What to work on
Set down exactly the lines that run from the line with "V1: AC 2V (N006, N011) -> AC 2V (+3V3, N006)" to the end of the data, and nothing else.

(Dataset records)
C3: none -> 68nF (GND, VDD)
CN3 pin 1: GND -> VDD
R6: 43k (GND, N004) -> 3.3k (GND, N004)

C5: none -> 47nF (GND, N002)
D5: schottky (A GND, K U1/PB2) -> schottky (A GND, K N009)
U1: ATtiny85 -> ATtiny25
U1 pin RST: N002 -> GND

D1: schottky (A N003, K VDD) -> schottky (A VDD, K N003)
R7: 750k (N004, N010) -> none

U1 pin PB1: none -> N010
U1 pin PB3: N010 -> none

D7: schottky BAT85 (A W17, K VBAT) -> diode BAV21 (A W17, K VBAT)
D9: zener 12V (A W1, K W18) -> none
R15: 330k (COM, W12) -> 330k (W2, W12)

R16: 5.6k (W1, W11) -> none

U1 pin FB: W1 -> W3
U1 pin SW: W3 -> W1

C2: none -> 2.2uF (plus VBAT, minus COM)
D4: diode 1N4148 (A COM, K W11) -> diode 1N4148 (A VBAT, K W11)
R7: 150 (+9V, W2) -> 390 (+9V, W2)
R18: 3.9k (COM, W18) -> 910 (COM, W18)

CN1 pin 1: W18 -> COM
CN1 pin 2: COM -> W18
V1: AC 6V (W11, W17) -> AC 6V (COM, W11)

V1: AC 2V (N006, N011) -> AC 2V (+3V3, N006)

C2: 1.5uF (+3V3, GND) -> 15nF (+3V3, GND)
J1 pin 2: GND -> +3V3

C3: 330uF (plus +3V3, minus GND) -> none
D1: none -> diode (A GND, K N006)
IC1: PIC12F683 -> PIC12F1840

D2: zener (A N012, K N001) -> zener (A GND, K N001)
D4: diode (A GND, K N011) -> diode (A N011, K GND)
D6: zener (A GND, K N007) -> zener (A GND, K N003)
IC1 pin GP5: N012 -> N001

Written response
V1: AC 2V (N006, N011) -> AC 2V (+3V3, N006)

C2: 1.5uF (+3V3, GND) -> 15nF (+3V3, GND)
J1 pin 2: GND -> +3V3

C3: 330uF (plus +3V3, minus GND) -> none
D1: none -> diode (A GND, K N006)
IC1: PIC12F683 -> PIC12F1840

D2: zener (A N012, K N001) -> zener (A GND, K N001)
D4: diode (A GND, K N011) -> diode (A N011, K GND)
D6: zener (A GND, K N007) -> zener (A GND, K N003)
IC1 pin GP5: N012 -> N001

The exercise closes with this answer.